▶ **RECORDS TO USE**:
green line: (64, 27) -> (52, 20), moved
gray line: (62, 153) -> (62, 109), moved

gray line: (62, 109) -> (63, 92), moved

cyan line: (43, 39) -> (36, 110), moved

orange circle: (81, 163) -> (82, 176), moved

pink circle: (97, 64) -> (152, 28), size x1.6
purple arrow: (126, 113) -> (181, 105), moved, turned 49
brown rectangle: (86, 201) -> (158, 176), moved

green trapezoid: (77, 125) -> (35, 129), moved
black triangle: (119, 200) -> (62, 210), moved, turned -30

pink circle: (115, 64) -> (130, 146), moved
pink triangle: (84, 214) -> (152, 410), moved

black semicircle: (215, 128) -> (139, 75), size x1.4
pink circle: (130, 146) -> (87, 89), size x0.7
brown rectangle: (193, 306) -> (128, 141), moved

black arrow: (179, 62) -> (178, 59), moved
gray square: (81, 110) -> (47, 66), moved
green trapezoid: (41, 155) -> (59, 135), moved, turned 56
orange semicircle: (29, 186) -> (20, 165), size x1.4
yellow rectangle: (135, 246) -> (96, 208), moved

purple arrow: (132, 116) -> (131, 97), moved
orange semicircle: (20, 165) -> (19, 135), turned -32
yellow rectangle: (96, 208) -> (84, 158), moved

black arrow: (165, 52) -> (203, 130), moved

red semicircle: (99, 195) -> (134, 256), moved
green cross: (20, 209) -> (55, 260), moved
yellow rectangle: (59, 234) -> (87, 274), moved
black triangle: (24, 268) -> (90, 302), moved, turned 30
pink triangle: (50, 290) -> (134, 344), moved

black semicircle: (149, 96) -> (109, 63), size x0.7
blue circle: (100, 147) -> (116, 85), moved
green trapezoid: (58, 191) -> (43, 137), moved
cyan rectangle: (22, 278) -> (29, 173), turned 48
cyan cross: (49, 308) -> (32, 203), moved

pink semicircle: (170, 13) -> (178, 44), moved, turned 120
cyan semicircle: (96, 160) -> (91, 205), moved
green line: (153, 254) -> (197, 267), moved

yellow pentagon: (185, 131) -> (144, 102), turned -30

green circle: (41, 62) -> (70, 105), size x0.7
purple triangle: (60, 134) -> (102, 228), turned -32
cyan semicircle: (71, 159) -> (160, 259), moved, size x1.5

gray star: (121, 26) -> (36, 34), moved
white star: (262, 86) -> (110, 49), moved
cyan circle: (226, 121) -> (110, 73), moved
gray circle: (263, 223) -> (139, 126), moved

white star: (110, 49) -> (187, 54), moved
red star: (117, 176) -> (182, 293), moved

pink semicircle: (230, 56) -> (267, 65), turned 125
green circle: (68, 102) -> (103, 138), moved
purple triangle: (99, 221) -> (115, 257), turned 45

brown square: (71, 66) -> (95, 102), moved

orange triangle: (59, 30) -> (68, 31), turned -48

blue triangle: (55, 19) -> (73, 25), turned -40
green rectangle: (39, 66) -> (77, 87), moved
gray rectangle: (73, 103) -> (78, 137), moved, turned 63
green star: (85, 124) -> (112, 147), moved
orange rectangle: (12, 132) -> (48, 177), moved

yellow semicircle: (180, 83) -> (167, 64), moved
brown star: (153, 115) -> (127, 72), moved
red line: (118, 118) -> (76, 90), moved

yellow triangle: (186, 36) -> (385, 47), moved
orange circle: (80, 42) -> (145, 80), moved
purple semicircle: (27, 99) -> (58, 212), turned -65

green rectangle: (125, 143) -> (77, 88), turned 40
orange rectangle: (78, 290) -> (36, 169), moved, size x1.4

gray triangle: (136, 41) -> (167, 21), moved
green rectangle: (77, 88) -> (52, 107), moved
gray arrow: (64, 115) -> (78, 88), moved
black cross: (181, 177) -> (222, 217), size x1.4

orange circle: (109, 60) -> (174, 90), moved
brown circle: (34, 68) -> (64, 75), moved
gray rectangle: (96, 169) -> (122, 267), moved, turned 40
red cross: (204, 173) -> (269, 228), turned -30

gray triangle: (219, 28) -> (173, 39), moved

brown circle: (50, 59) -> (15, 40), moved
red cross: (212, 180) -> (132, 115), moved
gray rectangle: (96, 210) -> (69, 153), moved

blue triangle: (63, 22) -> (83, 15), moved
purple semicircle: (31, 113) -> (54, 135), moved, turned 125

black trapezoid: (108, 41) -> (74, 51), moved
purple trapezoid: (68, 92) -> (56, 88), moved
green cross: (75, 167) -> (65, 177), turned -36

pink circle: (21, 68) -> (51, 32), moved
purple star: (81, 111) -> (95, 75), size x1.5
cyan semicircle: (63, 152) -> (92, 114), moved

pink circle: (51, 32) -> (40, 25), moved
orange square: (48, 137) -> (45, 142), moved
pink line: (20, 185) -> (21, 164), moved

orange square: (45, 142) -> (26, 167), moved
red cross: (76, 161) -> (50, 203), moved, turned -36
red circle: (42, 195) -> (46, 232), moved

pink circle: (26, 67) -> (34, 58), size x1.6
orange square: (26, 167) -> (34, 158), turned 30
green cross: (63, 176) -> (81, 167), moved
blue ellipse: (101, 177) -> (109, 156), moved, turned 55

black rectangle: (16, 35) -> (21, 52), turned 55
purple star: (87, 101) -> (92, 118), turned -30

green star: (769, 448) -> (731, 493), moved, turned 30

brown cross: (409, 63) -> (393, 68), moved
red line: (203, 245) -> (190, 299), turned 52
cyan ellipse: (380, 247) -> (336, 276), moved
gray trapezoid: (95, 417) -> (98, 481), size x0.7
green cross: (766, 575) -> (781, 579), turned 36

▶ **REQUEST**:
Nothing should be dropped. Retype each line above as it is.

▶ **WRITTEN SOLUTION**:
green line: (64, 27) -> (52, 20), moved
gray line: (62, 153) -> (62, 109), moved

gray line: (62, 109) -> (63, 92), moved

cyan line: (43, 39) -> (36, 110), moved

orange circle: (81, 163) -> (82, 176), moved

pink circle: (97, 64) -> (152, 28), size x1.6
purple arrow: (126, 113) -> (181, 105), moved, turned 49
brown rectangle: (86, 201) -> (158, 176), moved

green trapezoid: (77, 125) -> (35, 129), moved
black triangle: (119, 200) -> (62, 210), moved, turned -30

pink circle: (115, 64) -> (130, 146), moved
pink triangle: (84, 214) -> (152, 410), moved

black semicircle: (215, 128) -> (139, 75), size x1.4
pink circle: (130, 146) -> (87, 89), size x0.7
brown rectangle: (193, 306) -> (128, 141), moved

black arrow: (179, 62) -> (178, 59), moved
gray square: (81, 110) -> (47, 66), moved
green trapezoid: (41, 155) -> (59, 135), moved, turned 56
orange semicircle: (29, 186) -> (20, 165), size x1.4
yellow rectangle: (135, 246) -> (96, 208), moved

purple arrow: (132, 116) -> (131, 97), moved
orange semicircle: (20, 165) -> (19, 135), turned -32
yellow rectangle: (96, 208) -> (84, 158), moved

black arrow: (165, 52) -> (203, 130), moved

red semicircle: (99, 195) -> (134, 256), moved
green cross: (20, 209) -> (55, 260), moved
yellow rectangle: (59, 234) -> (87, 274), moved
black triangle: (24, 268) -> (90, 302), moved, turned 30
pink triangle: (50, 290) -> (134, 344), moved

black semicircle: (149, 96) -> (109, 63), size x0.7
blue circle: (100, 147) -> (116, 85), moved
green trapezoid: (58, 191) -> (43, 137), moved
cyan rectangle: (22, 278) -> (29, 173), turned 48
cyan cross: (49, 308) -> (32, 203), moved

pink semicircle: (170, 13) -> (178, 44), moved, turned 120
cyan semicircle: (96, 160) -> (91, 205), moved
green line: (153, 254) -> (197, 267), moved

yellow pentagon: (185, 131) -> (144, 102), turned -30

green circle: (41, 62) -> (70, 105), size x0.7
purple triangle: (60, 134) -> (102, 228), turned -32
cyan semicircle: (71, 159) -> (160, 259), moved, size x1.5

gray star: (121, 26) -> (36, 34), moved
white star: (262, 86) -> (110, 49), moved
cyan circle: (226, 121) -> (110, 73), moved
gray circle: (263, 223) -> (139, 126), moved

white star: (110, 49) -> (187, 54), moved
red star: (117, 176) -> (182, 293), moved

pink semicircle: (230, 56) -> (267, 65), turned 125
green circle: (68, 102) -> (103, 138), moved
purple triangle: (99, 221) -> (115, 257), turned 45

brown square: (71, 66) -> (95, 102), moved

orange triangle: (59, 30) -> (68, 31), turned -48

blue triangle: (55, 19) -> (73, 25), turned -40
green rectangle: (39, 66) -> (77, 87), moved
gray rectangle: (73, 103) -> (78, 137), moved, turned 63
green star: (85, 124) -> (112, 147), moved
orange rectangle: (12, 132) -> (48, 177), moved

yellow semicircle: (180, 83) -> (167, 64), moved
brown star: (153, 115) -> (127, 72), moved
red line: (118, 118) -> (76, 90), moved

yellow triangle: (186, 36) -> (385, 47), moved
orange circle: (80, 42) -> (145, 80), moved
purple semicircle: (27, 99) -> (58, 212), turned -65

green rectangle: (125, 143) -> (77, 88), turned 40
orange rectangle: (78, 290) -> (36, 169), moved, size x1.4

gray triangle: (136, 41) -> (167, 21), moved
green rectangle: (77, 88) -> (52, 107), moved
gray arrow: (64, 115) -> (78, 88), moved
black cross: (181, 177) -> (222, 217), size x1.4

orange circle: (109, 60) -> (174, 90), moved
brown circle: (34, 68) -> (64, 75), moved
gray rectangle: (96, 169) -> (122, 267), moved, turned 40
red cross: (204, 173) -> (269, 228), turned -30

gray triangle: (219, 28) -> (173, 39), moved

brown circle: (50, 59) -> (15, 40), moved
red cross: (212, 180) -> (132, 115), moved
gray rectangle: (96, 210) -> (69, 153), moved

blue triangle: (63, 22) -> (83, 15), moved
purple semicircle: (31, 113) -> (54, 135), moved, turned 125

black trapezoid: (108, 41) -> (74, 51), moved
purple trapezoid: (68, 92) -> (56, 88), moved
green cross: (75, 167) -> (65, 177), turned -36

pink circle: (21, 68) -> (51, 32), moved
purple star: (81, 111) -> (95, 75), size x1.5
cyan semicircle: (63, 152) -> (92, 114), moved

pink circle: (51, 32) -> (40, 25), moved
orange square: (48, 137) -> (45, 142), moved
pink line: (20, 185) -> (21, 164), moved

orange square: (45, 142) -> (26, 167), moved
red cross: (76, 161) -> (50, 203), moved, turned -36
red circle: (42, 195) -> (46, 232), moved

pink circle: (26, 67) -> (34, 58), size x1.6
orange square: (26, 167) -> (34, 158), turned 30
green cross: (63, 176) -> (81, 167), moved
blue ellipse: (101, 177) -> (109, 156), moved, turned 55

black rectangle: (16, 35) -> (21, 52), turned 55
purple star: (87, 101) -> (92, 118), turned -30

green star: (769, 448) -> (731, 493), moved, turned 30

brown cross: (409, 63) -> (393, 68), moved
red line: (203, 245) -> (190, 299), turned 52
cyan ellipse: (380, 247) -> (336, 276), moved
gray trapezoid: (95, 417) -> (98, 481), size x0.7
green cross: (766, 575) -> (781, 579), turned 36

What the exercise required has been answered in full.